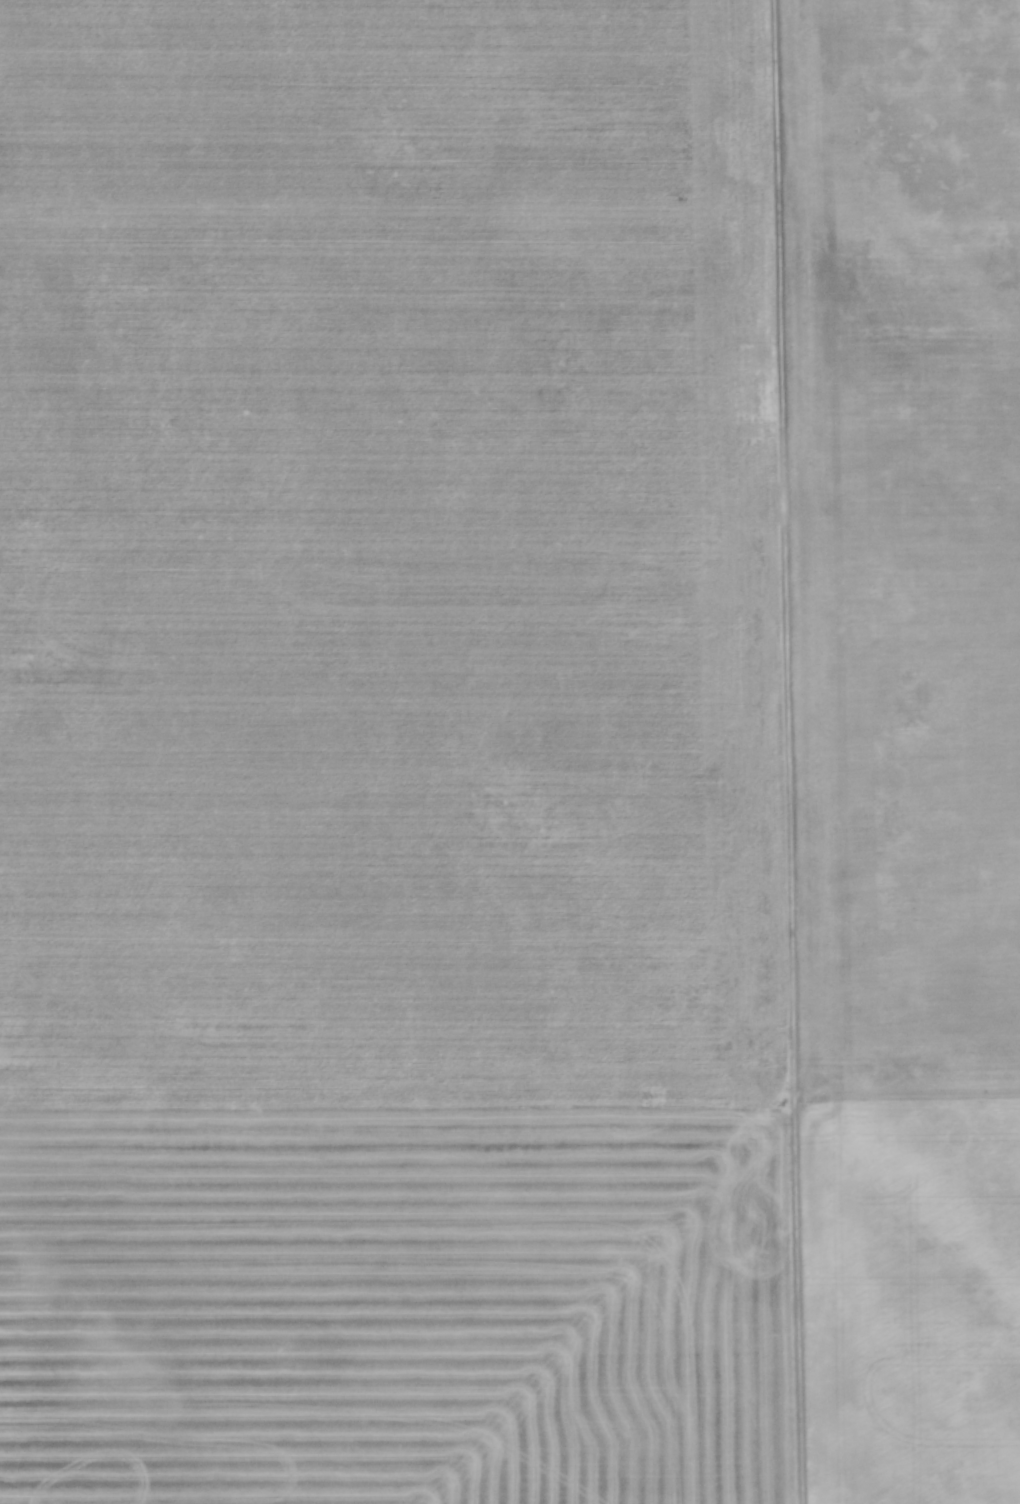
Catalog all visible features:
road: (791, 751)
crop: (510, 752)

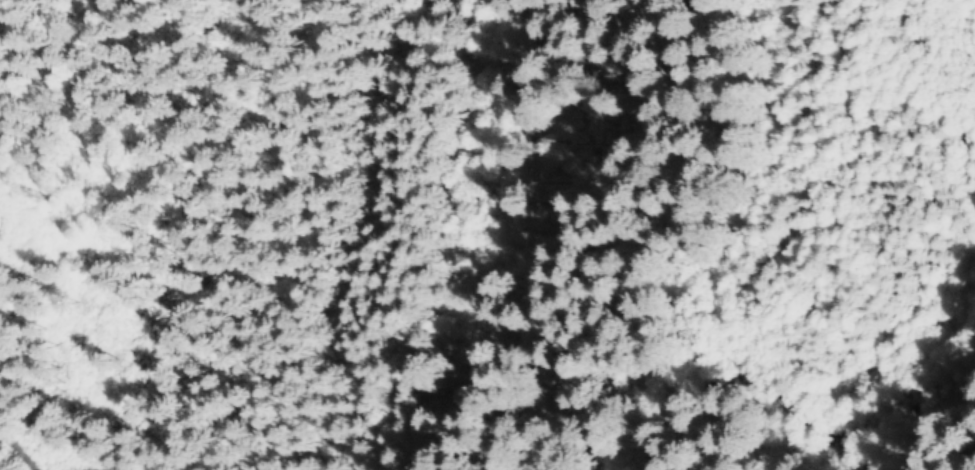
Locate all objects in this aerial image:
road: (933, 376)
road: (27, 396)
road: (808, 420)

##############################

### [Exercise]
If the records include pictures, omit them and transcribe everything else exactly.

### [Task result]
Catalog all visible features:
road: (791, 751)
crop: (510, 752)

Locate all objects in this aerial image:
road: (933, 376)
road: (27, 396)
road: (808, 420)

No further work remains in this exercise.